* The problem: Rewrite the lines in the records below as a Markdown table with the columns Row and Line, numbering each row and leaving out blank lines. Leave the pictures out of the answer.

◆ ◆ ◆ ◆ ◆

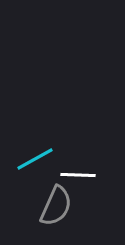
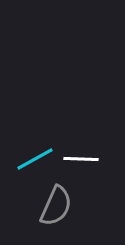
white line: moved 3 px right, 16 px up
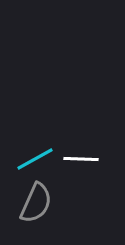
gray semicircle: moved 20 px left, 3 px up
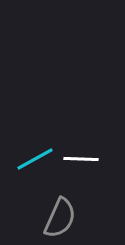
gray semicircle: moved 24 px right, 15 px down
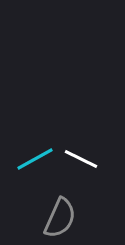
white line: rotated 24 degrees clockwise
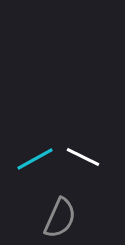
white line: moved 2 px right, 2 px up
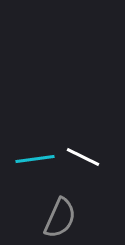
cyan line: rotated 21 degrees clockwise
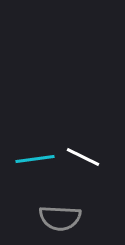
gray semicircle: rotated 69 degrees clockwise
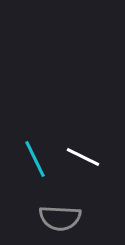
cyan line: rotated 72 degrees clockwise
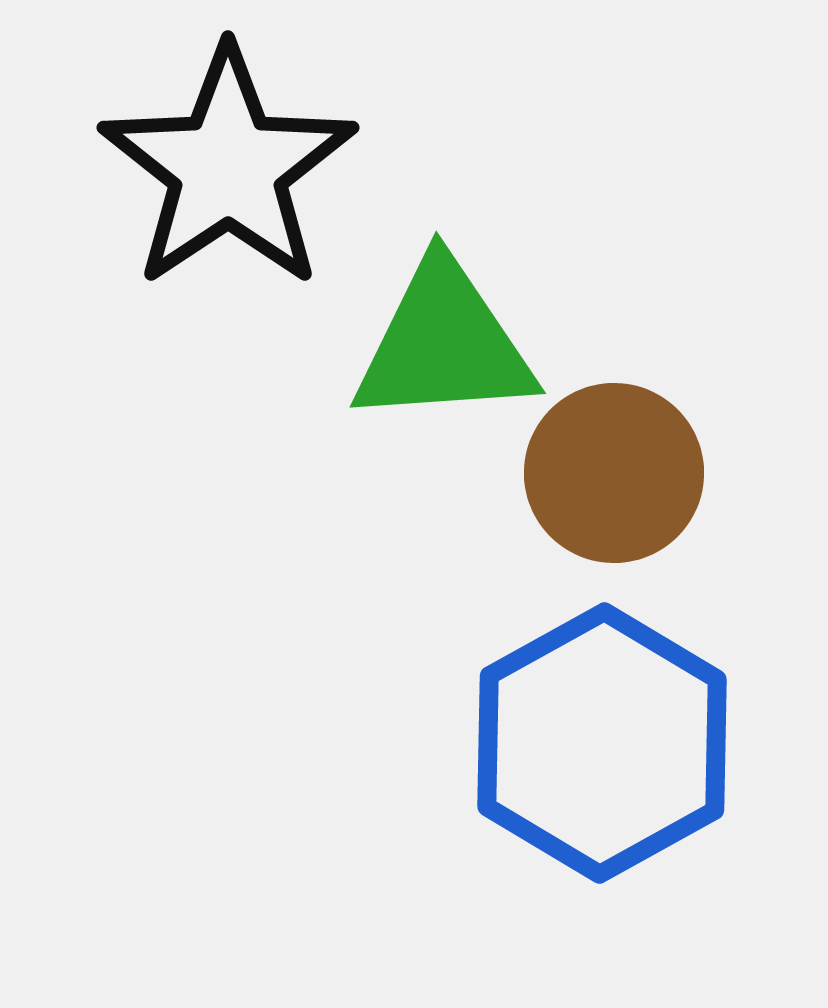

◆ ◆ ◆ ◆ ◆

* Correct result:
| Row | Line |
|---|---|
| 1 | white line: moved 3 px right, 16 px up |
| 2 | gray semicircle: moved 20 px left, 3 px up |
| 3 | gray semicircle: moved 24 px right, 15 px down |
| 4 | white line: rotated 24 degrees clockwise |
| 5 | white line: moved 2 px right, 2 px up |
| 6 | cyan line: rotated 21 degrees clockwise |
| 7 | gray semicircle: rotated 69 degrees clockwise |
| 8 | cyan line: rotated 72 degrees clockwise |